(Scene comparison data)
◆ ◆ ◆ ◆ ◆ ◆ ◆
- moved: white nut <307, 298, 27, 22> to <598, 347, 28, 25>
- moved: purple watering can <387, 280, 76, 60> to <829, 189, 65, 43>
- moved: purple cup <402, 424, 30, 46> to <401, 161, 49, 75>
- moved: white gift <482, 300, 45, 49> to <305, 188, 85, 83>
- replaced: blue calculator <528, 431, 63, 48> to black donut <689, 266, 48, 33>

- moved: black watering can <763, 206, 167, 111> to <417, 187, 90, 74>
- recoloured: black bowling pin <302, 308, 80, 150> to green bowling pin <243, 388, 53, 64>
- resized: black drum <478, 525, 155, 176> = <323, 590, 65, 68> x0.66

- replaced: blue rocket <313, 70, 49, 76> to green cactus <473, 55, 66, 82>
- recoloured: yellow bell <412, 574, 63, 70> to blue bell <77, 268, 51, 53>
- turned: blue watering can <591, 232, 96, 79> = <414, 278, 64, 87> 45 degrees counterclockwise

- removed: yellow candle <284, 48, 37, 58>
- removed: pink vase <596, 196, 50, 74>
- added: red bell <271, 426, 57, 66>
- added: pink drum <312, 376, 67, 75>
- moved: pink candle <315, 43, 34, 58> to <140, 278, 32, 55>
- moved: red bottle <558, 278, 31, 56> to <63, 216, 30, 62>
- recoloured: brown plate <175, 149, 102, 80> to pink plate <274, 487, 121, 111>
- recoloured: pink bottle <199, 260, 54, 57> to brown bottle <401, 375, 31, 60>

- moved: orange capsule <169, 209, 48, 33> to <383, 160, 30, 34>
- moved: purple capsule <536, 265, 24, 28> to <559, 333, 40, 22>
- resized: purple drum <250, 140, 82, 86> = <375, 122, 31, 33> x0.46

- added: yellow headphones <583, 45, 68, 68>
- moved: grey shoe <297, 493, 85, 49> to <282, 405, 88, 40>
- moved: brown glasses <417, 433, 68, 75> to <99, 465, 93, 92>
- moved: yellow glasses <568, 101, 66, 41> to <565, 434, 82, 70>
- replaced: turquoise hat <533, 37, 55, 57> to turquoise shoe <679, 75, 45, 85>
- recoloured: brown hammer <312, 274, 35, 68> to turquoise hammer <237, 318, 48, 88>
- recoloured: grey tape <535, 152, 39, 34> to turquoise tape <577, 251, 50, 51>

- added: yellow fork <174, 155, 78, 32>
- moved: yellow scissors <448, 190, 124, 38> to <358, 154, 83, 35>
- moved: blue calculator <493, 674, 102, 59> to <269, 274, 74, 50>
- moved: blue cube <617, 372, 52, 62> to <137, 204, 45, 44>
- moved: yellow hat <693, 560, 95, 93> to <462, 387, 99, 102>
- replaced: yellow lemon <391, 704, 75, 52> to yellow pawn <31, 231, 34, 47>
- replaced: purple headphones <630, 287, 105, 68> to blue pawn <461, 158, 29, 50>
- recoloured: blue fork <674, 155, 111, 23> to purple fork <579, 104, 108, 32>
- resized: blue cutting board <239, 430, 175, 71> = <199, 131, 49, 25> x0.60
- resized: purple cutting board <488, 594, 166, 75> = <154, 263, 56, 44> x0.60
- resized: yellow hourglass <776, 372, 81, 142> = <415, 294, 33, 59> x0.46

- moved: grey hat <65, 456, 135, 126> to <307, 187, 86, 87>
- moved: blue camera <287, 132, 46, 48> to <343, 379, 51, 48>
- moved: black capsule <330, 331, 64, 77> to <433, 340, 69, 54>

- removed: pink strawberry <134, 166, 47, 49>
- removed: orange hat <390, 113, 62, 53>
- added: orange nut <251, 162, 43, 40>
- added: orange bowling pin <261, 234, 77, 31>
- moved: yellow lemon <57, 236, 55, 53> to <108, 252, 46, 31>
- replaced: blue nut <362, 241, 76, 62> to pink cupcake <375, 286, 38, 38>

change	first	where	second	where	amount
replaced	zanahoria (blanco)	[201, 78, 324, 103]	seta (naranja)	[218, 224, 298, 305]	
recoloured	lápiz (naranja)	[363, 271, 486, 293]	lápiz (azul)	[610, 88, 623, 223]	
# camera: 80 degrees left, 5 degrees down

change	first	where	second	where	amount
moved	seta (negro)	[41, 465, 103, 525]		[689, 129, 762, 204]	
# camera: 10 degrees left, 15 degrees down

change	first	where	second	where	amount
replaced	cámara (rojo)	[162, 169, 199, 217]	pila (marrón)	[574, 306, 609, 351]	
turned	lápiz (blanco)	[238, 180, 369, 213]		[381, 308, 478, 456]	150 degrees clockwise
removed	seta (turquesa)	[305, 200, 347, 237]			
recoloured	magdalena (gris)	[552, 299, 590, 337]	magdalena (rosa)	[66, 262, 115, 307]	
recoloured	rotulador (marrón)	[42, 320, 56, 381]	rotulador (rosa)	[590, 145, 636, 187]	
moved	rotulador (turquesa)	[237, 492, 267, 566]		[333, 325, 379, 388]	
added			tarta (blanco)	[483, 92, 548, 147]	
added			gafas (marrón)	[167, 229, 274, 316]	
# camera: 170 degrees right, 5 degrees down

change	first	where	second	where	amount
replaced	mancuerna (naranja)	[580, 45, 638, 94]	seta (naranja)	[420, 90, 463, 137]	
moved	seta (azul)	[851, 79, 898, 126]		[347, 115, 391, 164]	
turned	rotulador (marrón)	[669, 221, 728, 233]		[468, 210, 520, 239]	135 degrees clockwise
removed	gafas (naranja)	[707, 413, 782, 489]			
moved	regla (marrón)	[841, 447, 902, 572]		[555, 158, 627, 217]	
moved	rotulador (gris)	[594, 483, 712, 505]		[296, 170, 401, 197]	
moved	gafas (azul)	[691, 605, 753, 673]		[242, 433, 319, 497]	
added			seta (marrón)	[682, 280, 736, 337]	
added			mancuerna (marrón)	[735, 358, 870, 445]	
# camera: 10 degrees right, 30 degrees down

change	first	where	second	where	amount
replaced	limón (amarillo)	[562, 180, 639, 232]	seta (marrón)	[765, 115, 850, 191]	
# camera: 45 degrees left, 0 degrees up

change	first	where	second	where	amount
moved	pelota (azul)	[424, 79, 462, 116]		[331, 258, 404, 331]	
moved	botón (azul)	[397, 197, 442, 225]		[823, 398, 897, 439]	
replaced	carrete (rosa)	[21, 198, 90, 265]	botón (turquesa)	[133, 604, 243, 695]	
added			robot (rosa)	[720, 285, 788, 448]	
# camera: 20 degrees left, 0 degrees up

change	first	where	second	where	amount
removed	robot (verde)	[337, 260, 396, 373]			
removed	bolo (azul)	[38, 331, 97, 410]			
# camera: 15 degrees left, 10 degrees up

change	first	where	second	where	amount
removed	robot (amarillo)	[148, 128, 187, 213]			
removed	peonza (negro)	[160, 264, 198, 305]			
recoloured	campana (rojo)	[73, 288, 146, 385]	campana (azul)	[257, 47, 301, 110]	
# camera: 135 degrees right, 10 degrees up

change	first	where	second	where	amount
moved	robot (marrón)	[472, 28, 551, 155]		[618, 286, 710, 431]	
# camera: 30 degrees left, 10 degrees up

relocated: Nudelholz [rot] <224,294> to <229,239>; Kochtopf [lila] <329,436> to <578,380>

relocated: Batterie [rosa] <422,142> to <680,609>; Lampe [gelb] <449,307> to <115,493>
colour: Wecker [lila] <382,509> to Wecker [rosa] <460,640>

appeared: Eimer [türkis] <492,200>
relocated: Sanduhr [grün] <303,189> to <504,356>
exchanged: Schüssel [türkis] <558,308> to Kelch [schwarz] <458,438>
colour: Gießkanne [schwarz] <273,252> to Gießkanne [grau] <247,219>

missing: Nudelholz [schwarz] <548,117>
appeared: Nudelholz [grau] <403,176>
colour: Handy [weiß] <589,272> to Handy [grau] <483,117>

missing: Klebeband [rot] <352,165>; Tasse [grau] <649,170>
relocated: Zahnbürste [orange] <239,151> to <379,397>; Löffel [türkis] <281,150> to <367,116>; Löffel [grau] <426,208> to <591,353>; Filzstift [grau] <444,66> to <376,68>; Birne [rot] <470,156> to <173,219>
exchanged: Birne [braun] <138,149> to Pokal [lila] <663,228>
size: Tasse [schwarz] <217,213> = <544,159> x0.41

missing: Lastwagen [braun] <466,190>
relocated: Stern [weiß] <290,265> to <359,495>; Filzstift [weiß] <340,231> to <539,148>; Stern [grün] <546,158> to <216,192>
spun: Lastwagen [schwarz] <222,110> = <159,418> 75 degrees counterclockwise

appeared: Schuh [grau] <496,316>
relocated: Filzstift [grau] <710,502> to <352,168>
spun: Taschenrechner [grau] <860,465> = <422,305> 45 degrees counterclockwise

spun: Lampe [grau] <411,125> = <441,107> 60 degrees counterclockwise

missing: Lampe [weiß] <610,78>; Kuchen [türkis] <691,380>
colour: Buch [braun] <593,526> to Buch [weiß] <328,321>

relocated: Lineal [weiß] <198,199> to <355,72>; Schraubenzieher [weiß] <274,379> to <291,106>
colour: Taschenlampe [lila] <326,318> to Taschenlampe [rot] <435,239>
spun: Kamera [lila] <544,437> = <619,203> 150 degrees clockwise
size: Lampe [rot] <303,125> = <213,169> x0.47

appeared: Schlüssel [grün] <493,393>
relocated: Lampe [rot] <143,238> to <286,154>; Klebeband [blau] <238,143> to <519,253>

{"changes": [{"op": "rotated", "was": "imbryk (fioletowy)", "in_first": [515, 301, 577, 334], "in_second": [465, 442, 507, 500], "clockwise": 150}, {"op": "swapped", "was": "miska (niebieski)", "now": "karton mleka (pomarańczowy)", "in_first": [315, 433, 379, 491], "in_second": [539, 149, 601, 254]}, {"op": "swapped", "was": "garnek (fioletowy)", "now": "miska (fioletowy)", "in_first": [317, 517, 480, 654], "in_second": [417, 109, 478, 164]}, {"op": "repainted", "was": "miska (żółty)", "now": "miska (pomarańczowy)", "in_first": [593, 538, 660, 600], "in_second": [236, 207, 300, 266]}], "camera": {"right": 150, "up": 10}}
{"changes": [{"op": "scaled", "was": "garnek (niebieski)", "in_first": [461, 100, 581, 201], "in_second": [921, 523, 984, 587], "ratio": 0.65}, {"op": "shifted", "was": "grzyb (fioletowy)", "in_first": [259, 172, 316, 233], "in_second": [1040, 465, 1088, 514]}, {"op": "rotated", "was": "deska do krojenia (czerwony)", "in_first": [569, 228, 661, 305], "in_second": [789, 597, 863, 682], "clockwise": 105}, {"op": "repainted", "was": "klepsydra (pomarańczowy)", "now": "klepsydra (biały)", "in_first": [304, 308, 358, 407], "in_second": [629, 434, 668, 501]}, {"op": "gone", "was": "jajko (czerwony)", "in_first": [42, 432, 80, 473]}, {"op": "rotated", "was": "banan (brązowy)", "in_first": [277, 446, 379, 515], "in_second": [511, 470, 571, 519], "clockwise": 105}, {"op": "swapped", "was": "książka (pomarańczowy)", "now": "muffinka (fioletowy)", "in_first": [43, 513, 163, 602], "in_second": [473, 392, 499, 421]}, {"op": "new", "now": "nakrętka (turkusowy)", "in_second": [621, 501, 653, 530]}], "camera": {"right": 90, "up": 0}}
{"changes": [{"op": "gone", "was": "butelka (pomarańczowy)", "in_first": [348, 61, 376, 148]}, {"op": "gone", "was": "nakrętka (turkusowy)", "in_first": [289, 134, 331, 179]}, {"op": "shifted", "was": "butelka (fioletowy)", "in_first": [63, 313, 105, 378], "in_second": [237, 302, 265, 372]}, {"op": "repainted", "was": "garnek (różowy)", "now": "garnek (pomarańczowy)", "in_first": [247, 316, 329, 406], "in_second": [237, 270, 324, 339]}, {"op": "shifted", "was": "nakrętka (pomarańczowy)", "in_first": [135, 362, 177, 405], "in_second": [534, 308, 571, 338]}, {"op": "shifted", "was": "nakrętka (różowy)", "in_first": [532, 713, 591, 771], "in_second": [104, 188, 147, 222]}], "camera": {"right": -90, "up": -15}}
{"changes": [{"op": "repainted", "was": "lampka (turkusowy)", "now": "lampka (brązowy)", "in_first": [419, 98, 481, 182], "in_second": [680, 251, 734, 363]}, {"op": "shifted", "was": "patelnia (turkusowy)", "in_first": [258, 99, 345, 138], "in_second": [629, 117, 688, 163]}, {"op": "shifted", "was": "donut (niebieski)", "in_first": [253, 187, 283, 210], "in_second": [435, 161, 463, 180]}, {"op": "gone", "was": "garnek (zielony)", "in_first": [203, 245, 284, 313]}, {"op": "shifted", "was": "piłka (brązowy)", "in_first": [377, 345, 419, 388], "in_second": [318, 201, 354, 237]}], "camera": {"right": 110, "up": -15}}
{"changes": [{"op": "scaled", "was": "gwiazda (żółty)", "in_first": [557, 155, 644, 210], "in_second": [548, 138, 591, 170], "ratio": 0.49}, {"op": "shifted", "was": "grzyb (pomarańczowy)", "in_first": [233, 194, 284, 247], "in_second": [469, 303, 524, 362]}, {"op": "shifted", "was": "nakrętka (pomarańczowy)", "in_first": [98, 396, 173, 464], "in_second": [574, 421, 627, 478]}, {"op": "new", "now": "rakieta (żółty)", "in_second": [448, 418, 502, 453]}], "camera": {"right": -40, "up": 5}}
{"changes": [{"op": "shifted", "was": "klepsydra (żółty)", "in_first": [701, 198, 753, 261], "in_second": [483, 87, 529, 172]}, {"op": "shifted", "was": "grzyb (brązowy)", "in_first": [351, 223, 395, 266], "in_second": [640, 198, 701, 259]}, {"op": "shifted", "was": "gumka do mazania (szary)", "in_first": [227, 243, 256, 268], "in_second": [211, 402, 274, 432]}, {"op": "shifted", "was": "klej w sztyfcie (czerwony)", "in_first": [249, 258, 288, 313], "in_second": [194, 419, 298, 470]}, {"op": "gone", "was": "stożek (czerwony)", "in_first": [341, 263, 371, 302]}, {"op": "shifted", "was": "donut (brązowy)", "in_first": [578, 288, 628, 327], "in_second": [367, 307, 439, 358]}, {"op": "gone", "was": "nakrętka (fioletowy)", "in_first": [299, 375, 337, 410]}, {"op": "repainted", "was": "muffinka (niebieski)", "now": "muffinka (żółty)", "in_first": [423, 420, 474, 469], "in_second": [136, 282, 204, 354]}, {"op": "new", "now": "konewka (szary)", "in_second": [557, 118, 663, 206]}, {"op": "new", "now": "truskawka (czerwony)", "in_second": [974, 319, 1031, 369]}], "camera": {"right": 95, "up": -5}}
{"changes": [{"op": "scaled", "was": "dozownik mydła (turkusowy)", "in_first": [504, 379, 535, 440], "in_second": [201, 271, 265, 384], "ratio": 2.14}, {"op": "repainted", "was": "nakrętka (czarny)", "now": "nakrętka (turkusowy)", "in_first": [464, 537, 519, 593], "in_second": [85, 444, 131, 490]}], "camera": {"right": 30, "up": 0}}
◆ ◆ ◆ ◆ ◆ ◆ ◆
• [About this exercise] Out of the data above, set down the lines from the one with "- moved: purple watering" to the one with "- moved: white gift", both included, exactly as written and with no additions.

• [Result below]
- moved: purple watering can <387, 280, 76, 60> to <829, 189, 65, 43>
- moved: purple cup <402, 424, 30, 46> to <401, 161, 49, 75>
- moved: white gift <482, 300, 45, 49> to <305, 188, 85, 83>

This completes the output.